§ WHAT THE EXERCISE ASKS:
The answer is the set of lines that include "cyan", copied from the data below.

§ PROVIDED DATA:
++++++++++

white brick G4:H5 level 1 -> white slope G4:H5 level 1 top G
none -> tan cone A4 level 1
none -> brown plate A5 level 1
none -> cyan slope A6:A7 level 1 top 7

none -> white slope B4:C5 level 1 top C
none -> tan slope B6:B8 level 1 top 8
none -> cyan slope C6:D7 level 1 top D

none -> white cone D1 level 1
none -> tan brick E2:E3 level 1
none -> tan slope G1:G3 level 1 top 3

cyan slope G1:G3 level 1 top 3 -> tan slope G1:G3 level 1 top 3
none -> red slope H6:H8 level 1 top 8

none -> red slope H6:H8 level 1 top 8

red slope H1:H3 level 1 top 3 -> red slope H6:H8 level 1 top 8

++++++++++

§ ANSWER BELOW:
none -> cyan slope A6:A7 level 1 top 7
none -> cyan slope C6:D7 level 1 top D
cyan slope G1:G3 level 1 top 3 -> tan slope G1:G3 level 1 top 3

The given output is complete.